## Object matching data
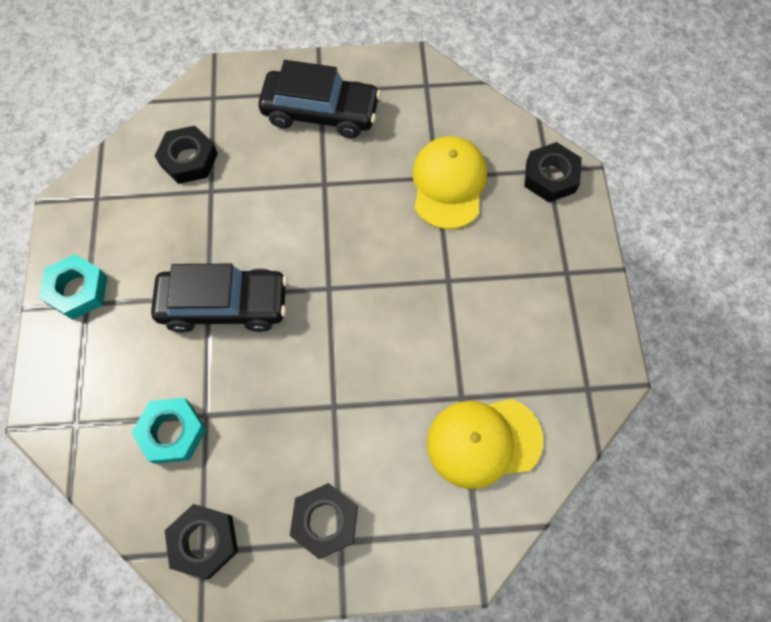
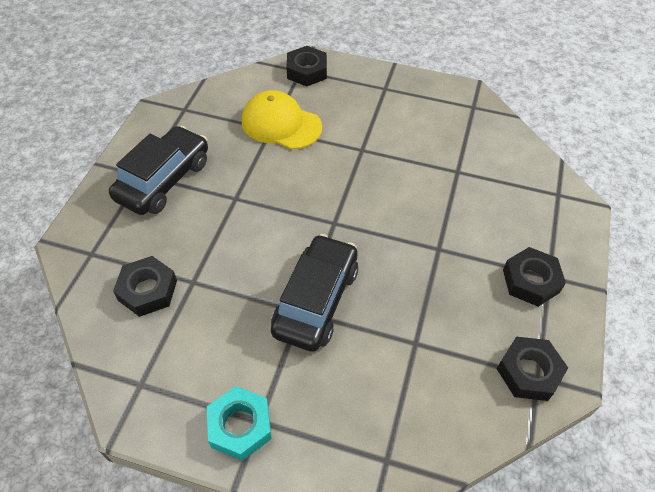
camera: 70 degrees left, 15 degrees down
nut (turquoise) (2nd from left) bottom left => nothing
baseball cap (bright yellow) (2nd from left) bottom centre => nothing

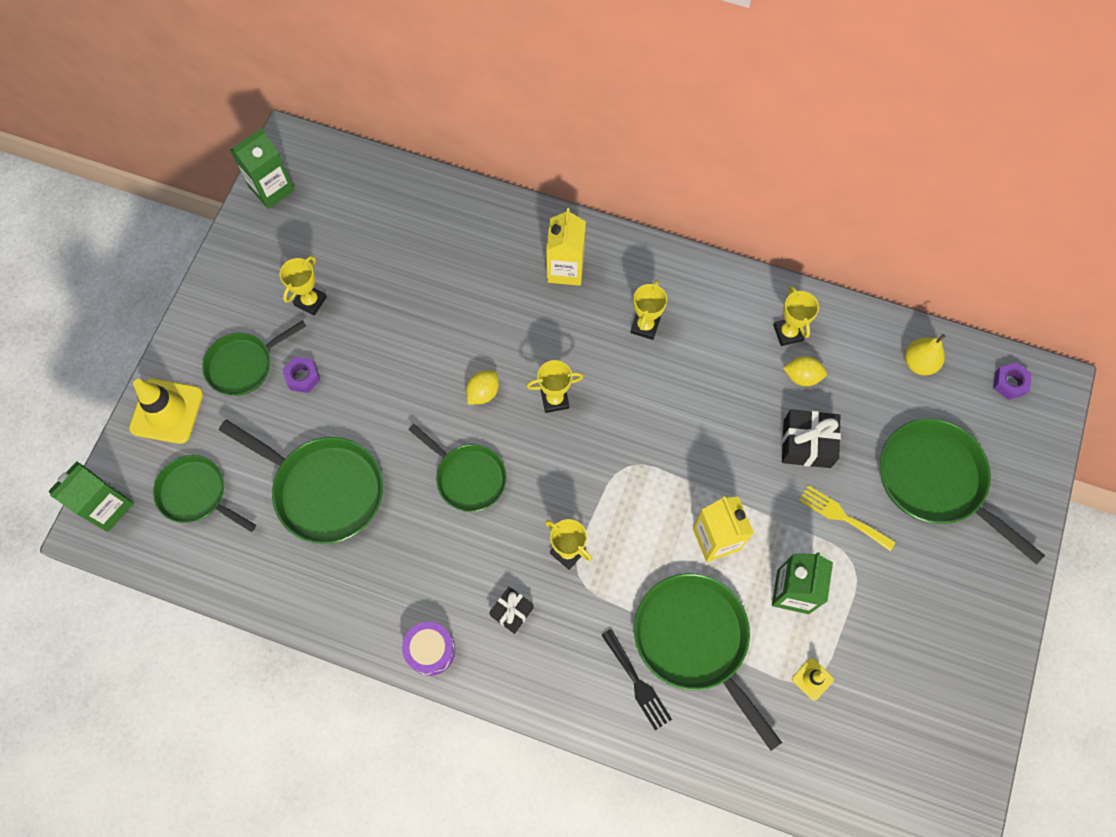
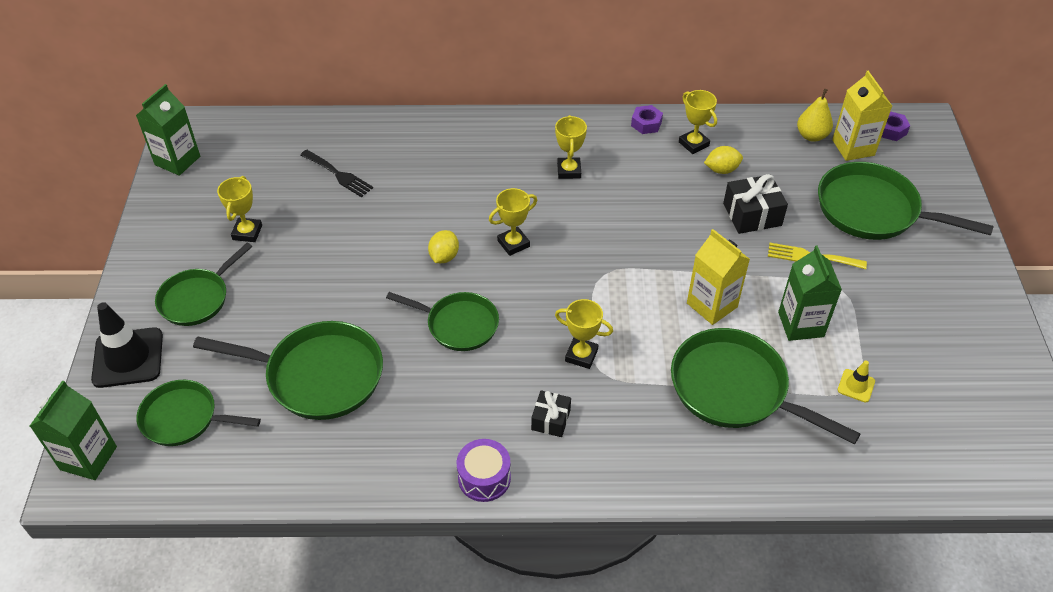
camera: 20 degrees left, 20 degrees down
road cone (bright yellow) (1st from left) middle left => road cone (ebony) middle left
nut (purple) (1st from left) middle left => nut (purple) (1st from left) top centre, move
milk carton (bright yellow) (1st from left in the first image) top centre => milk carton (bright yellow) (2nd from left) top right, move
fork (ebony) bottom centre => fork (ebony) top left, move

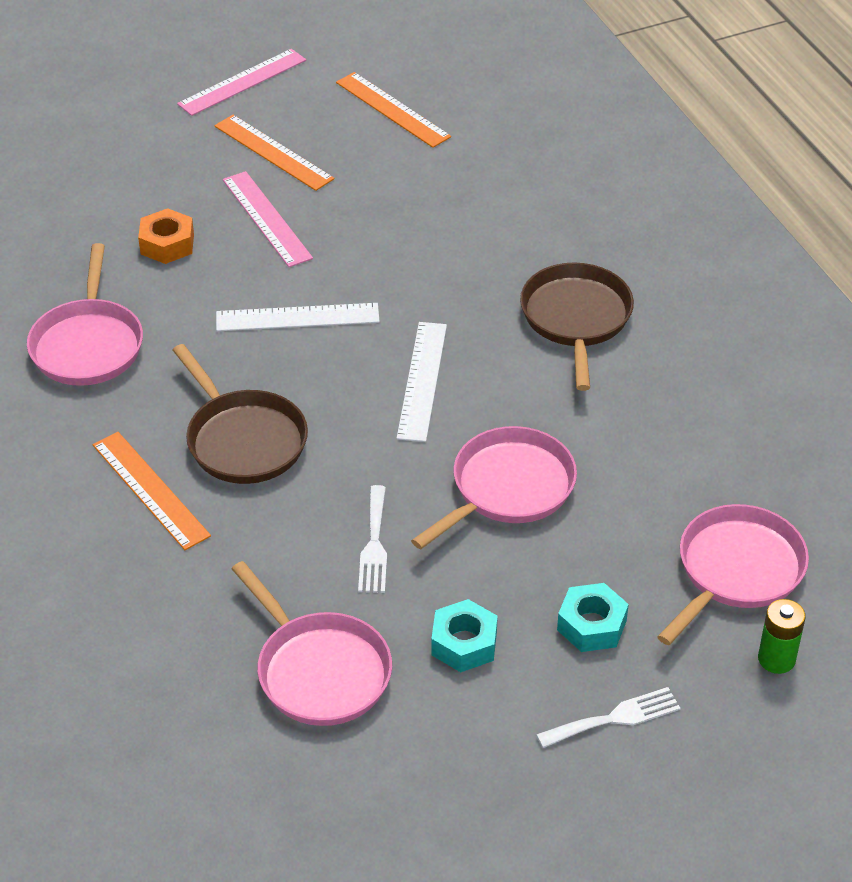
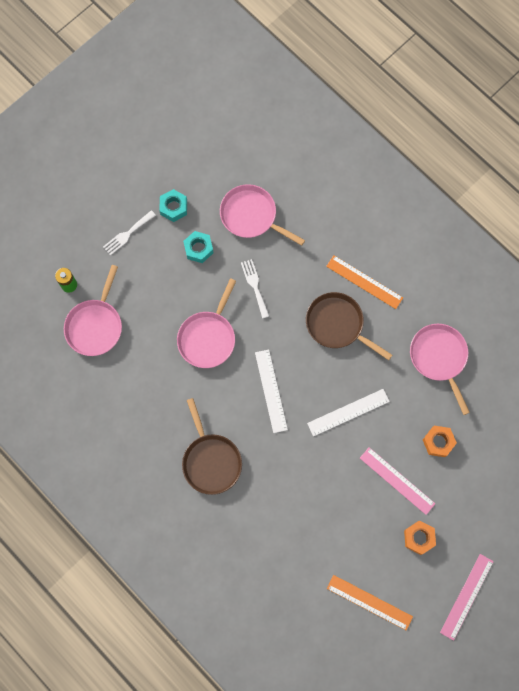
camera: 160 degrees right, 30 degrees up
straightedge (orange) (2nd from left) top left => nut (orange) (1st from left) bottom right
nut (turquoise) (2nd from left in the first image) bottom right => nut (turquoise) (1st from left) top centre, move

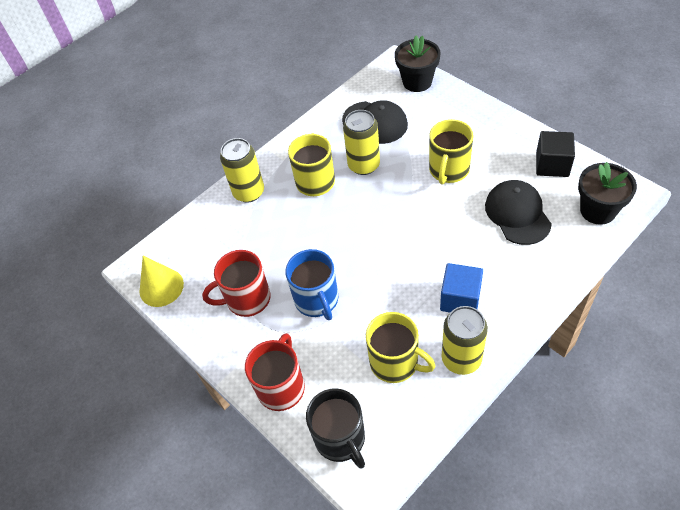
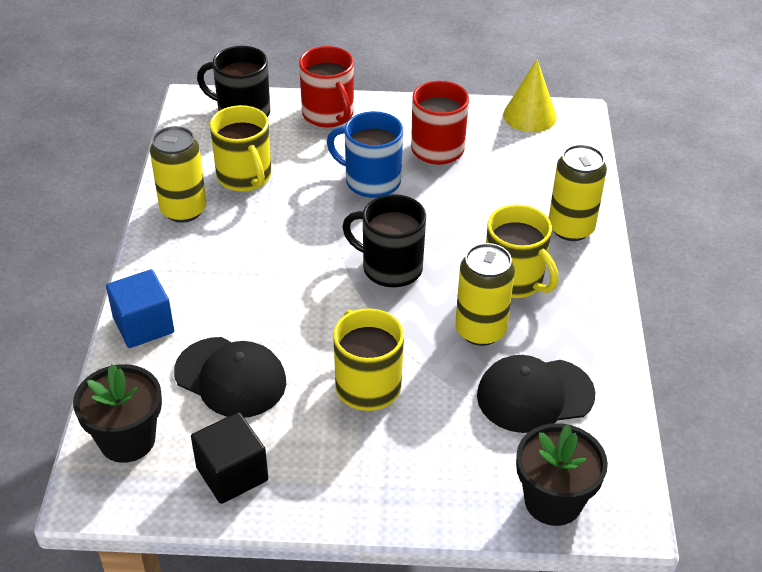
camera: 130 degrees right, 10 degrees down
coffee mug (bright yellow) (2nd from left in the first image) bottom centre => coffee mug (bright yellow) (1st from left) top left, 105 degrees counterclockwise
block (royal blue) middle right => block (royal blue) middle left, move
nothing => coffee mug (ebony) (2nd from left) centre

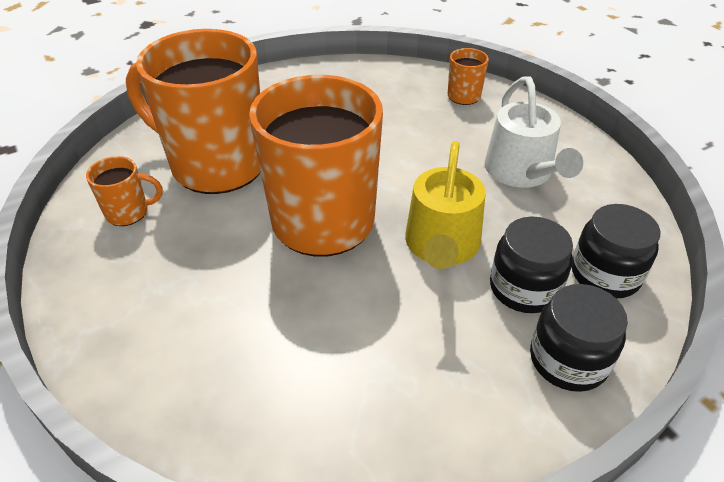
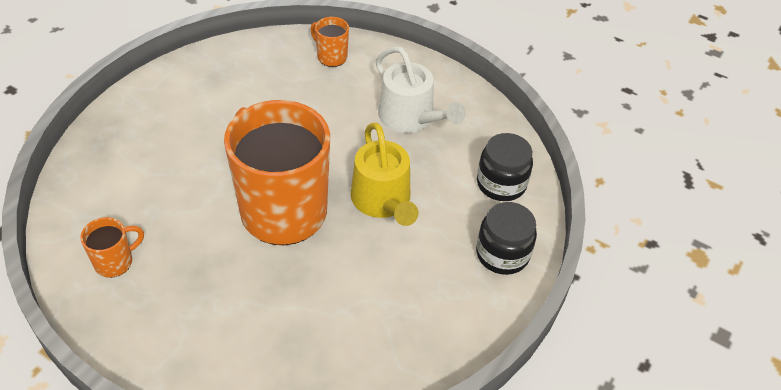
camera: 30 degrees left, 5 degrees up
coffee mug (orange) (2nd from left) top left => nothing
preserve jar (ebony) (1st from left) middle right => nothing

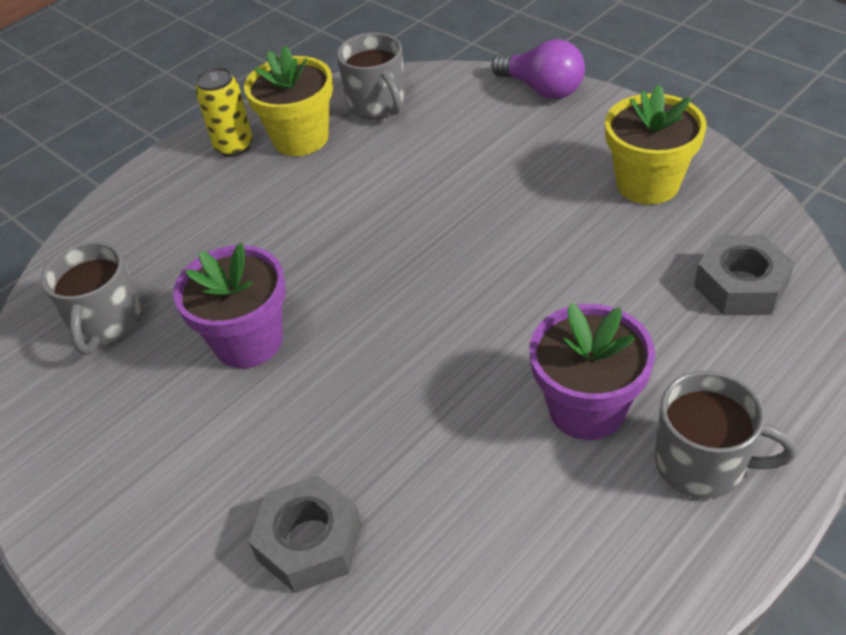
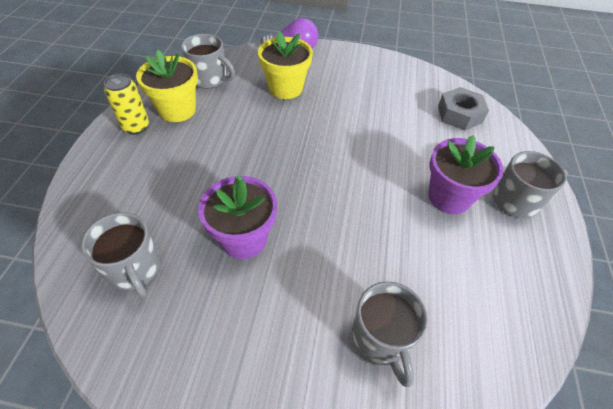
camera: 40 degrees left, 5 degrees up
nut (grey) (1st from left) bottom centre => coffee mug (grey) (3rd from left) bottom centre
flower pot (bright yellow) (2nd from left) top right => flower pot (bright yellow) (2nd from left) top centre, move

## EXERCISE AIM
Give back every record above word for word; the pictures have no place in it.

## FINISHED TASK
camera: 70 degrees left, 15 degrees down
nut (turquoise) (2nd from left) bottom left => nothing
baseball cap (bright yellow) (2nd from left) bottom centre => nothing

camera: 20 degrees left, 20 degrees down
road cone (bright yellow) (1st from left) middle left => road cone (ebony) middle left
nut (purple) (1st from left) middle left => nut (purple) (1st from left) top centre, move
milk carton (bright yellow) (1st from left in the first image) top centre => milk carton (bright yellow) (2nd from left) top right, move
fork (ebony) bottom centre => fork (ebony) top left, move

camera: 160 degrees right, 30 degrees up
straightedge (orange) (2nd from left) top left => nut (orange) (1st from left) bottom right
nut (turquoise) (2nd from left in the first image) bottom right => nut (turquoise) (1st from left) top centre, move

camera: 130 degrees right, 10 degrees down
coffee mug (bright yellow) (2nd from left in the first image) bottom centre => coffee mug (bright yellow) (1st from left) top left, 105 degrees counterclockwise
block (royal blue) middle right => block (royal blue) middle left, move
nothing => coffee mug (ebony) (2nd from left) centre

camera: 30 degrees left, 5 degrees up
coffee mug (orange) (2nd from left) top left => nothing
preserve jar (ebony) (1st from left) middle right => nothing

camera: 40 degrees left, 5 degrees up
nut (grey) (1st from left) bottom centre => coffee mug (grey) (3rd from left) bottom centre
flower pot (bright yellow) (2nd from left) top right => flower pot (bright yellow) (2nd from left) top centre, move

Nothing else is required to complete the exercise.